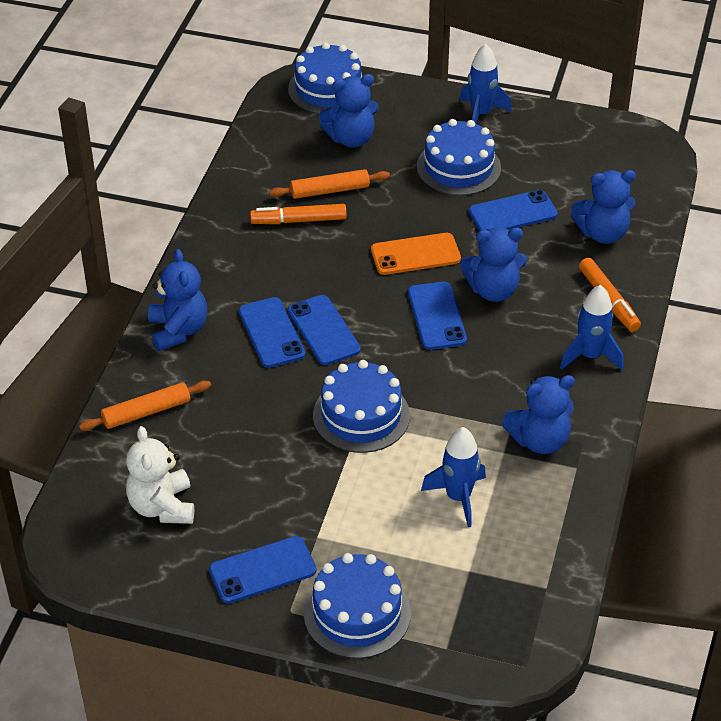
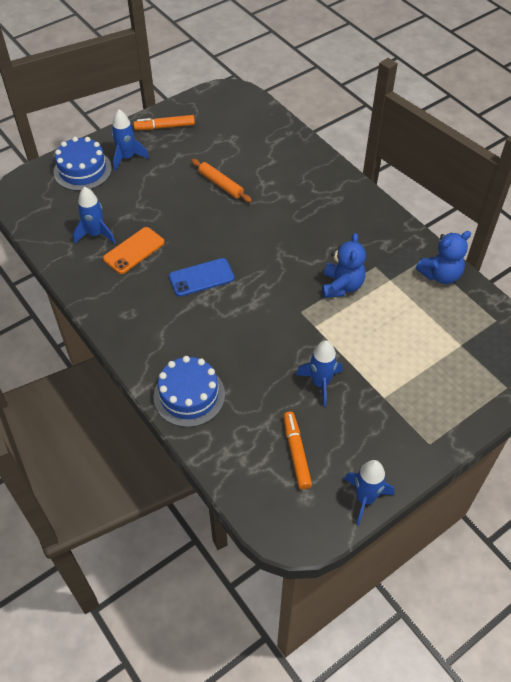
blue cake: 4 -> 2
blue phone: 5 -> 1
blue rocket: 3 -> 4
blue teddy bear: 5 -> 2
orange rolling pin: 2 -> 1
white teddy bear: 1 -> 0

Required work: Each line of the records with the word "bear" in it is to be copied.

Task result:
blue teddy bear: 5 -> 2
white teddy bear: 1 -> 0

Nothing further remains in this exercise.